● **Exercise**: The line containing "yellow carrot: 1 -> 0" marks the end, so write out exactly every line from the top of the entries below through that one.

Before and after counts:
────
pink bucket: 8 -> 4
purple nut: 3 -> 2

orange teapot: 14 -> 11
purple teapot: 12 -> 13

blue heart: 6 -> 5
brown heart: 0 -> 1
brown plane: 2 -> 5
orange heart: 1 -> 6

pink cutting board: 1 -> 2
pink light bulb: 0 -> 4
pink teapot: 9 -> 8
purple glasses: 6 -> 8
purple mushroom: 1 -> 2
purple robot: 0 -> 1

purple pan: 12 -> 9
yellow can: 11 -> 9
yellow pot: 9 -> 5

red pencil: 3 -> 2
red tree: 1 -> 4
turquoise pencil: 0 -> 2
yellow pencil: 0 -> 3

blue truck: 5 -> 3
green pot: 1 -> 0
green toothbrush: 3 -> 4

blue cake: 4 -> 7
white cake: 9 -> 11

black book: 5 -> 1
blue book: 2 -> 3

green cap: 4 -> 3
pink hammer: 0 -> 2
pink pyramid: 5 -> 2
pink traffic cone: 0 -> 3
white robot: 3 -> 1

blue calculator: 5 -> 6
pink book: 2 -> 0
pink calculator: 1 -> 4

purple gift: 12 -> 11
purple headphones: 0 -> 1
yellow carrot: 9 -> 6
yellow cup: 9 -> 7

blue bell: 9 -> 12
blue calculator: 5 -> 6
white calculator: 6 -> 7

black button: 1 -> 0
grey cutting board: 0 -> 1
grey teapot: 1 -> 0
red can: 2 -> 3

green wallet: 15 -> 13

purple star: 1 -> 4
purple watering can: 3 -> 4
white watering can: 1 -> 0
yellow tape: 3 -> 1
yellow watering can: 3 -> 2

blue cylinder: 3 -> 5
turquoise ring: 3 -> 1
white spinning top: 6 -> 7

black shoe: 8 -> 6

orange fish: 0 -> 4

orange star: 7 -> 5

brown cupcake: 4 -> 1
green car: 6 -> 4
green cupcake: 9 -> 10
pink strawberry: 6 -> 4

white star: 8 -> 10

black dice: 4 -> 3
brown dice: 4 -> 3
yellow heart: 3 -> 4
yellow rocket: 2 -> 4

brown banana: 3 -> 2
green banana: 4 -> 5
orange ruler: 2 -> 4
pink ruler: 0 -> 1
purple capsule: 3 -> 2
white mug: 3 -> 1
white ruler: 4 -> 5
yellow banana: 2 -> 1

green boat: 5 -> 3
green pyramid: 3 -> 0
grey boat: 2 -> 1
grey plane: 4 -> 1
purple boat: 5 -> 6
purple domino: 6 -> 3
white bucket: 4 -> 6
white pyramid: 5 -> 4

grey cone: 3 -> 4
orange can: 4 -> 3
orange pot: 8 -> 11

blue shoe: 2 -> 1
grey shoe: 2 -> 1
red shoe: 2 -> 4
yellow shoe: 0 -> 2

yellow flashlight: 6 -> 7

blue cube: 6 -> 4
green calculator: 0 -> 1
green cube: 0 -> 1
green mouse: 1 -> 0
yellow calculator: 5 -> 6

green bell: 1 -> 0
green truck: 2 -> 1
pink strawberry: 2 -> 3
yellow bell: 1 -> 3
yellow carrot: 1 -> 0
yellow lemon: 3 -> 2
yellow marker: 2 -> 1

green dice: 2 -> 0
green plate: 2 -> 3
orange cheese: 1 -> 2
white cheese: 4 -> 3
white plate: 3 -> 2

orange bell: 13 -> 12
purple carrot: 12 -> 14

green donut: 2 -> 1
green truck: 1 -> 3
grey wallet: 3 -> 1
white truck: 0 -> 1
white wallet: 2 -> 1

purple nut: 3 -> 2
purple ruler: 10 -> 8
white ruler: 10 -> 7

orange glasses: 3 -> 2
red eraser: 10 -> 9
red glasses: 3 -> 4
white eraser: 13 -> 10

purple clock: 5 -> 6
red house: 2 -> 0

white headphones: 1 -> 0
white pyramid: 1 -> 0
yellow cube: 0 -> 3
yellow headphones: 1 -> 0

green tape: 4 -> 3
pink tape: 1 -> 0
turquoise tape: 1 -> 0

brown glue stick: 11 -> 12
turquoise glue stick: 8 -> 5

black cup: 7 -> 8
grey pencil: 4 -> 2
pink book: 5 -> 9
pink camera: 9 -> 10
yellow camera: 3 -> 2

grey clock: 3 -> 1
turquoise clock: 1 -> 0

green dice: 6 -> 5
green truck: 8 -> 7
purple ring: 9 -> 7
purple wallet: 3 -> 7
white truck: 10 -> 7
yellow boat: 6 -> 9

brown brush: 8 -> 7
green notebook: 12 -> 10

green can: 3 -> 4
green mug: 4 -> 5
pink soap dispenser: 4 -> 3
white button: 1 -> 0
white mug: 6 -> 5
────
● **Exercise answer**:
pink bucket: 8 -> 4
purple nut: 3 -> 2

orange teapot: 14 -> 11
purple teapot: 12 -> 13

blue heart: 6 -> 5
brown heart: 0 -> 1
brown plane: 2 -> 5
orange heart: 1 -> 6

pink cutting board: 1 -> 2
pink light bulb: 0 -> 4
pink teapot: 9 -> 8
purple glasses: 6 -> 8
purple mushroom: 1 -> 2
purple robot: 0 -> 1

purple pan: 12 -> 9
yellow can: 11 -> 9
yellow pot: 9 -> 5

red pencil: 3 -> 2
red tree: 1 -> 4
turquoise pencil: 0 -> 2
yellow pencil: 0 -> 3

blue truck: 5 -> 3
green pot: 1 -> 0
green toothbrush: 3 -> 4

blue cake: 4 -> 7
white cake: 9 -> 11

black book: 5 -> 1
blue book: 2 -> 3

green cap: 4 -> 3
pink hammer: 0 -> 2
pink pyramid: 5 -> 2
pink traffic cone: 0 -> 3
white robot: 3 -> 1

blue calculator: 5 -> 6
pink book: 2 -> 0
pink calculator: 1 -> 4

purple gift: 12 -> 11
purple headphones: 0 -> 1
yellow carrot: 9 -> 6
yellow cup: 9 -> 7

blue bell: 9 -> 12
blue calculator: 5 -> 6
white calculator: 6 -> 7

black button: 1 -> 0
grey cutting board: 0 -> 1
grey teapot: 1 -> 0
red can: 2 -> 3

green wallet: 15 -> 13

purple star: 1 -> 4
purple watering can: 3 -> 4
white watering can: 1 -> 0
yellow tape: 3 -> 1
yellow watering can: 3 -> 2

blue cylinder: 3 -> 5
turquoise ring: 3 -> 1
white spinning top: 6 -> 7

black shoe: 8 -> 6

orange fish: 0 -> 4

orange star: 7 -> 5

brown cupcake: 4 -> 1
green car: 6 -> 4
green cupcake: 9 -> 10
pink strawberry: 6 -> 4

white star: 8 -> 10

black dice: 4 -> 3
brown dice: 4 -> 3
yellow heart: 3 -> 4
yellow rocket: 2 -> 4

brown banana: 3 -> 2
green banana: 4 -> 5
orange ruler: 2 -> 4
pink ruler: 0 -> 1
purple capsule: 3 -> 2
white mug: 3 -> 1
white ruler: 4 -> 5
yellow banana: 2 -> 1

green boat: 5 -> 3
green pyramid: 3 -> 0
grey boat: 2 -> 1
grey plane: 4 -> 1
purple boat: 5 -> 6
purple domino: 6 -> 3
white bucket: 4 -> 6
white pyramid: 5 -> 4

grey cone: 3 -> 4
orange can: 4 -> 3
orange pot: 8 -> 11

blue shoe: 2 -> 1
grey shoe: 2 -> 1
red shoe: 2 -> 4
yellow shoe: 0 -> 2

yellow flashlight: 6 -> 7

blue cube: 6 -> 4
green calculator: 0 -> 1
green cube: 0 -> 1
green mouse: 1 -> 0
yellow calculator: 5 -> 6

green bell: 1 -> 0
green truck: 2 -> 1
pink strawberry: 2 -> 3
yellow bell: 1 -> 3
yellow carrot: 1 -> 0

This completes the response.